═════ RECORDS SHOWN ═════
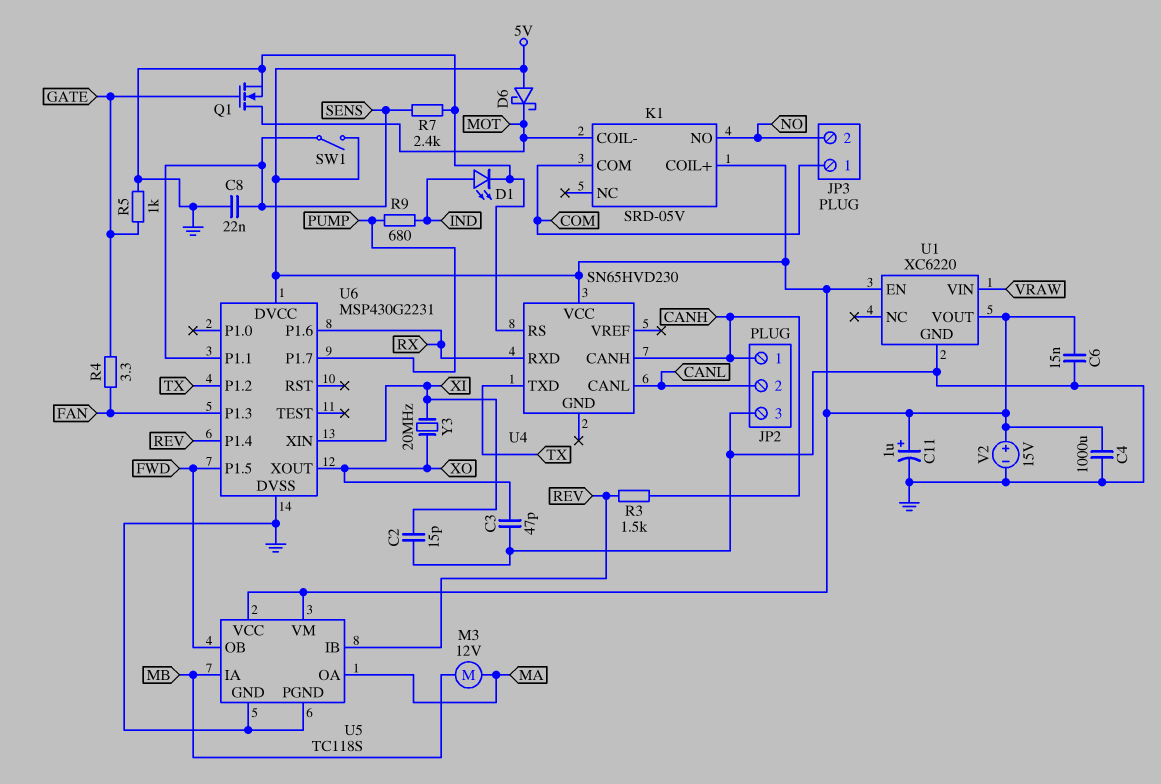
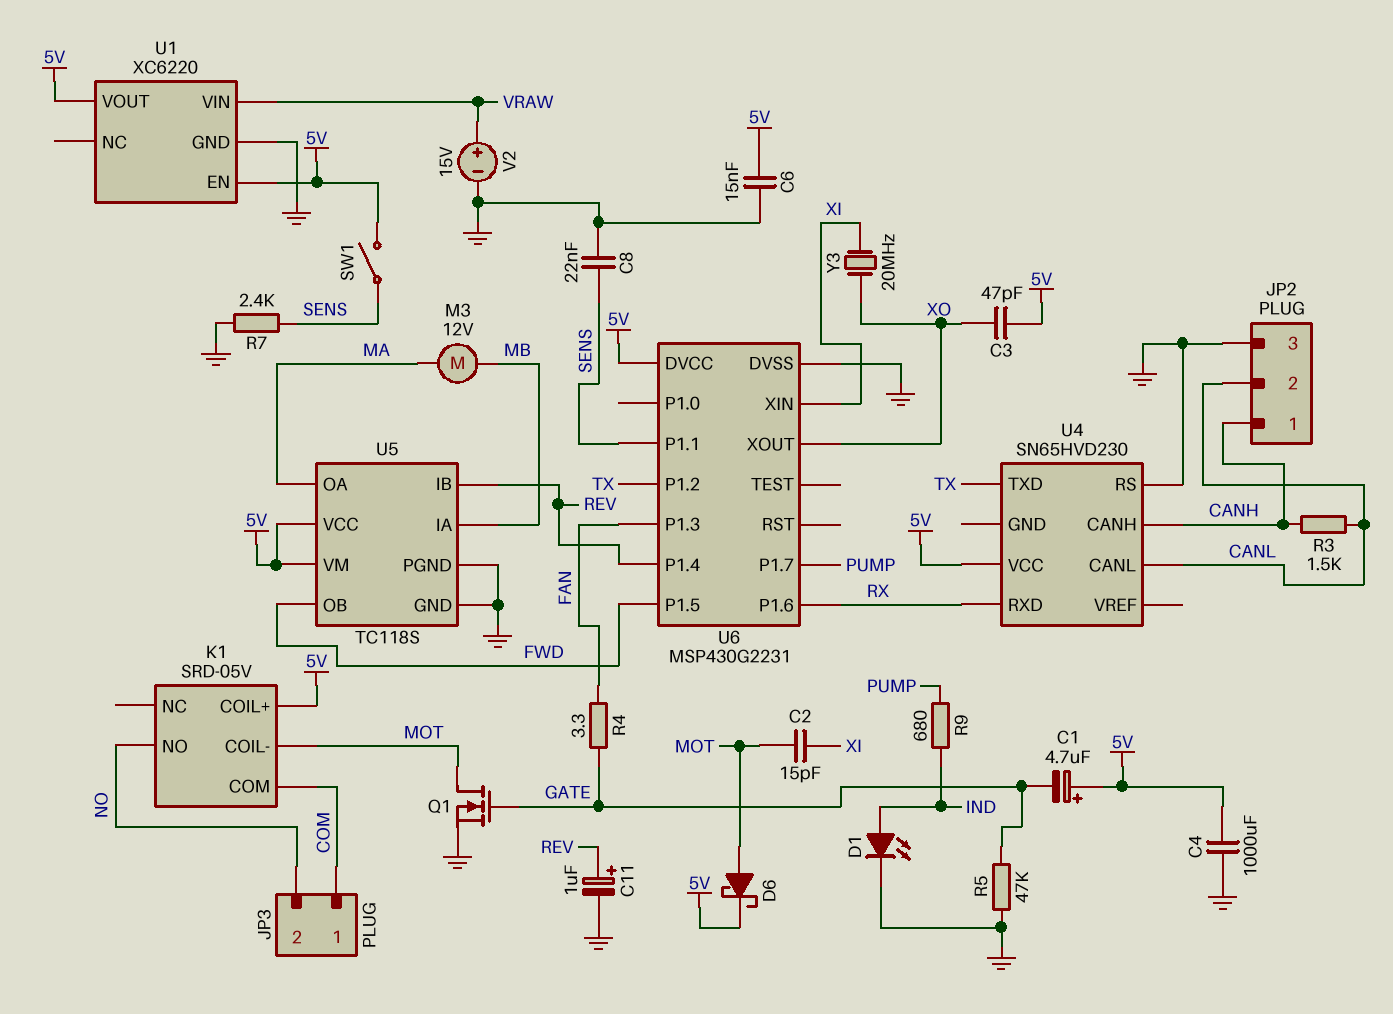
C1: none -> 4.7uF (plus 5V, minus GATE)
C2: 15pF (GND, XI) -> 15pF (MOT, XI)
C3: 47pF (GND, XO) -> 47pF (5V, XO)
C11: 1uF (plus 5V, minus GND) -> 1uF (plus REV, minus GND)
D6: schottky (A 5V, K MOT) -> schottky (A MOT, K 5V)
R3: 1.5k (CANH, REV) -> 1.5k (CANH, CANL)
R5: 1k (GATE, GND) -> 47k (GATE, GND)
V2: 15V (plus 5V, minus GND) -> 15V (plus VRAW, minus GND)

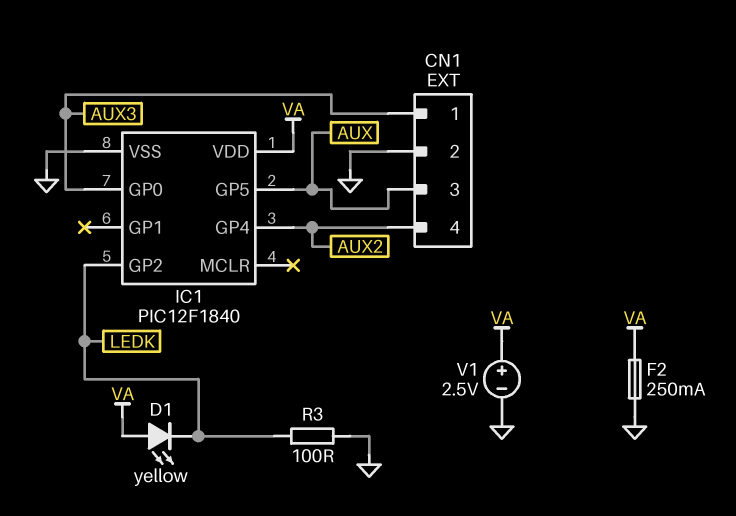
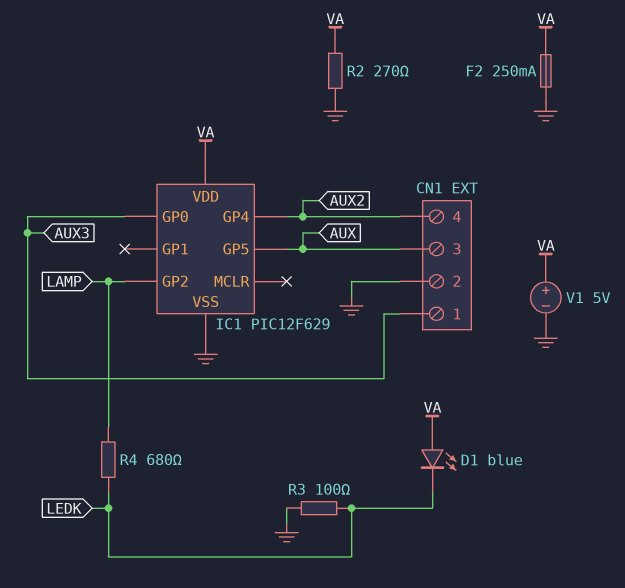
D1: LED yellow (A VA, K LEDK) -> LED blue (A VA, K LEDK)
IC1: PIC12F1840 -> PIC12F629
IC1 pin GP2: LEDK -> LAMP
R2: none -> 270 (GND, VA)
R4: none -> 680 (LAMP, LEDK)
V1: 2.5V (plus VA, minus GND) -> 5V (plus VA, minus GND)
═════
**TO DO:** Please copy exactly the lines from the one containing "D6: schottky (A" through the last line of the records, both ends included, and leave out any pictures.

**RESULT OF THE TASK:**
D6: schottky (A 5V, K MOT) -> schottky (A MOT, K 5V)
R3: 1.5k (CANH, REV) -> 1.5k (CANH, CANL)
R5: 1k (GATE, GND) -> 47k (GATE, GND)
V2: 15V (plus 5V, minus GND) -> 15V (plus VRAW, minus GND)

D1: LED yellow (A VA, K LEDK) -> LED blue (A VA, K LEDK)
IC1: PIC12F1840 -> PIC12F629
IC1 pin GP2: LEDK -> LAMP
R2: none -> 270 (GND, VA)
R4: none -> 680 (LAMP, LEDK)
V1: 2.5V (plus VA, minus GND) -> 5V (plus VA, minus GND)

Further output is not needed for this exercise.